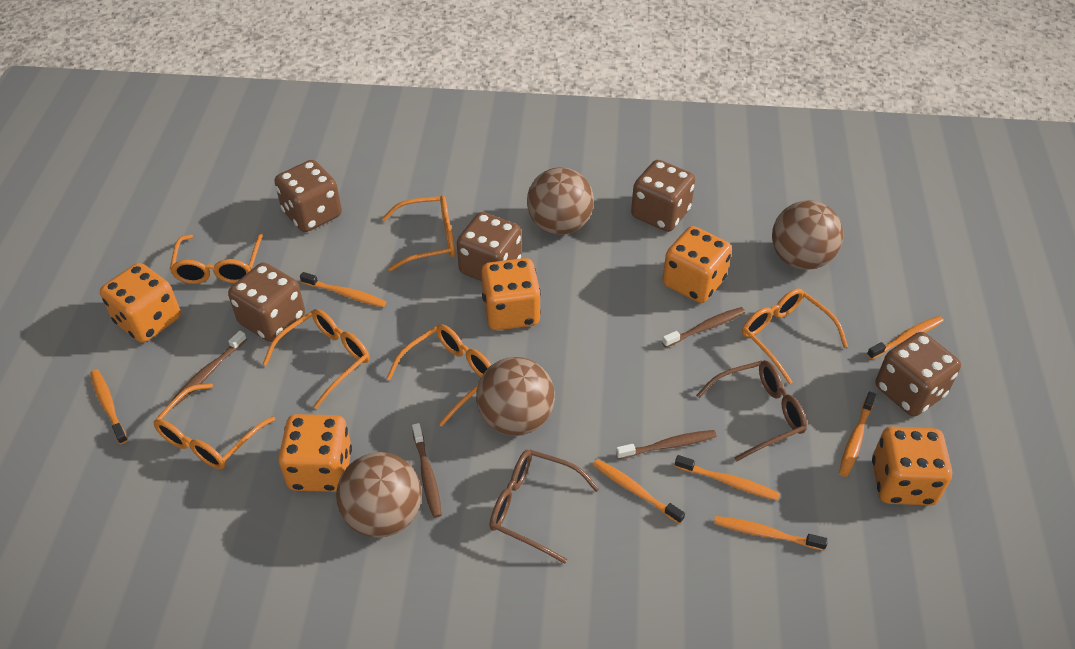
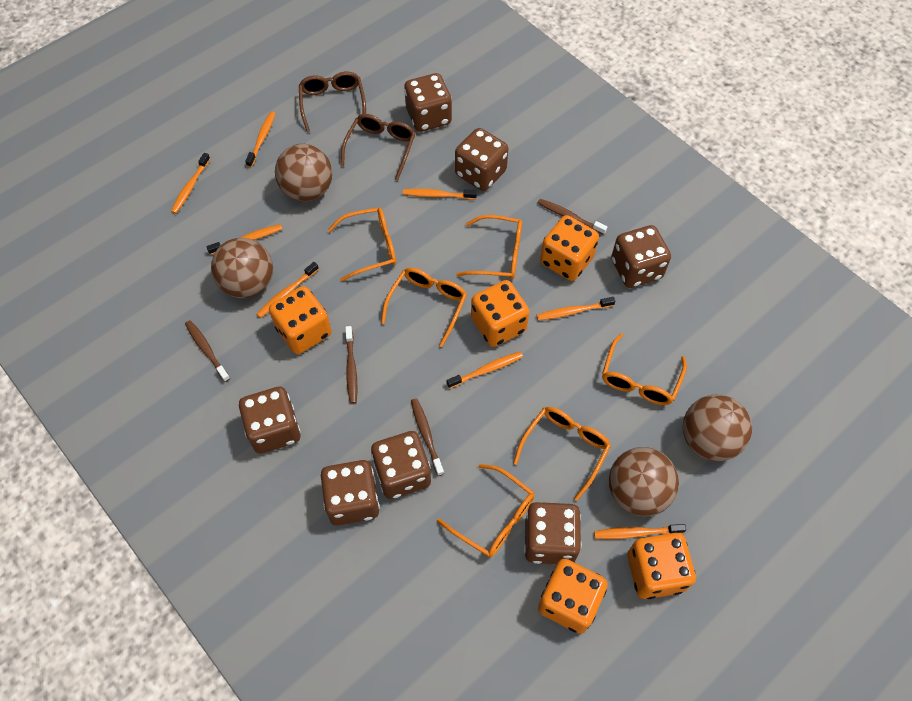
brown dice: 5 -> 7
orange toothbrush: 7 -> 8

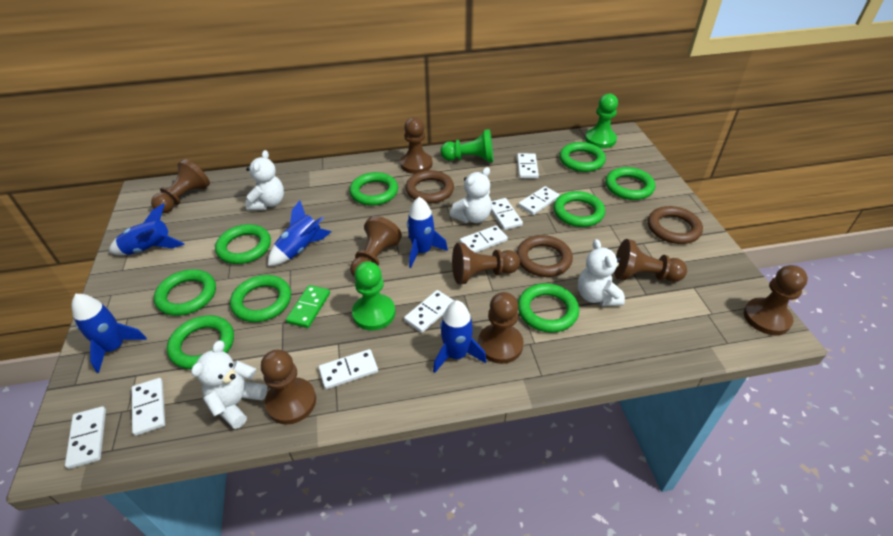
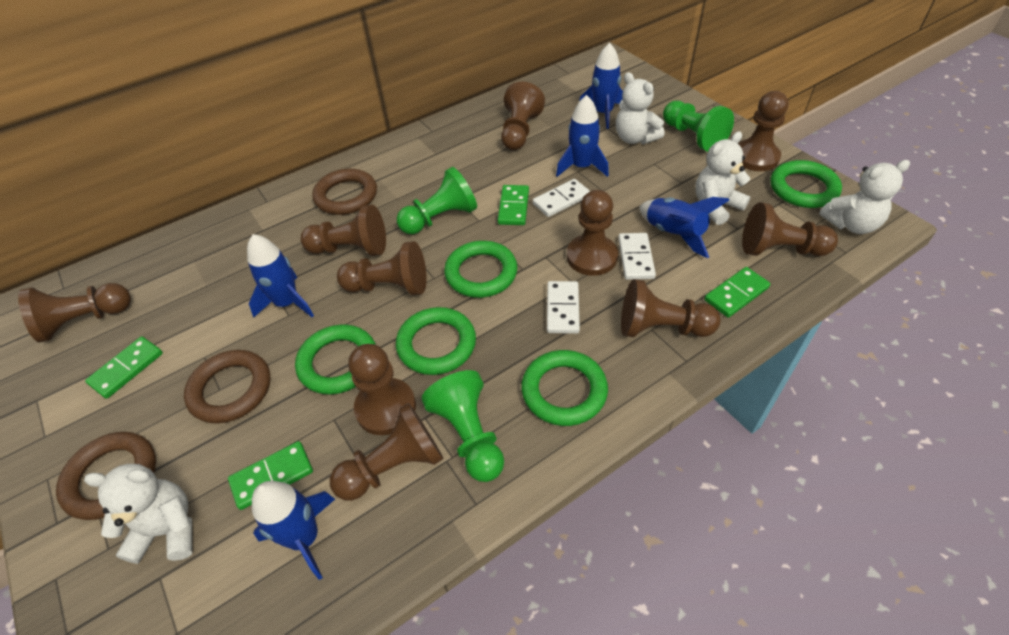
brown pawn: 8 -> 10
green domino: 1 -> 4
green ring: 9 -> 5
white domino: 8 -> 3

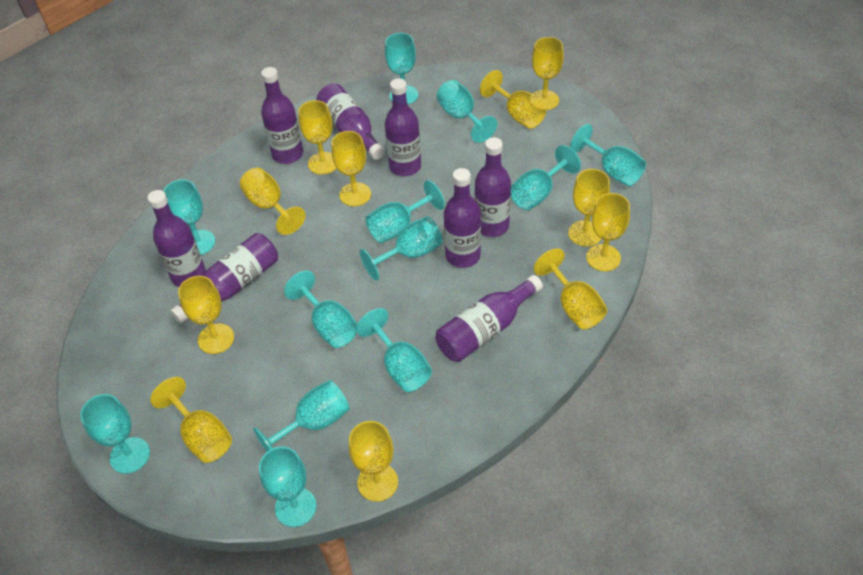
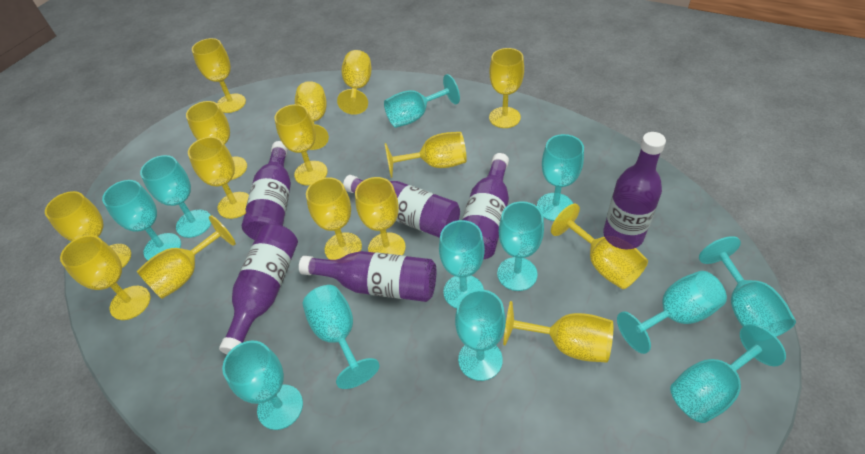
purple bottle: 8 -> 6
yellow goblet: 11 -> 15

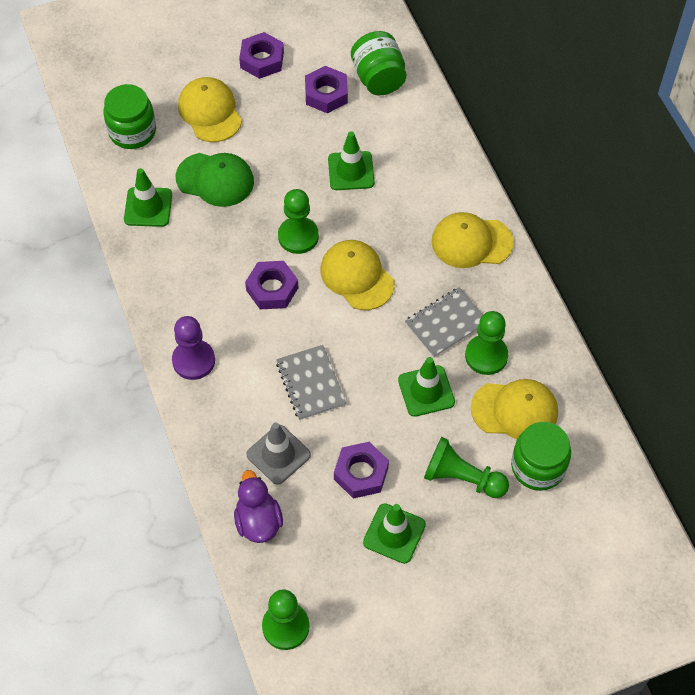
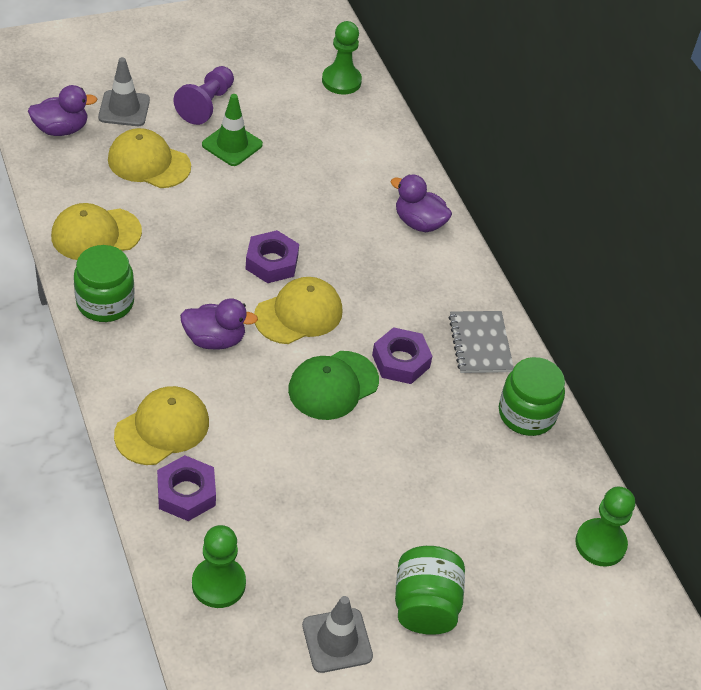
green pawn: 4 -> 3
green traffic cone: 4 -> 1
grey notebook: 2 -> 1
grey traffic cone: 1 -> 2
purple duck: 1 -> 3
purple nut: 4 -> 3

---------------

▸ What you should do
In full and without any pictures, print the listing above exactly.

▸ Result
brown dice: 5 -> 7
orange toothbrush: 7 -> 8

brown pawn: 8 -> 10
green domino: 1 -> 4
green ring: 9 -> 5
white domino: 8 -> 3

purple bottle: 8 -> 6
yellow goblet: 11 -> 15

green pawn: 4 -> 3
green traffic cone: 4 -> 1
grey notebook: 2 -> 1
grey traffic cone: 1 -> 2
purple duck: 1 -> 3
purple nut: 4 -> 3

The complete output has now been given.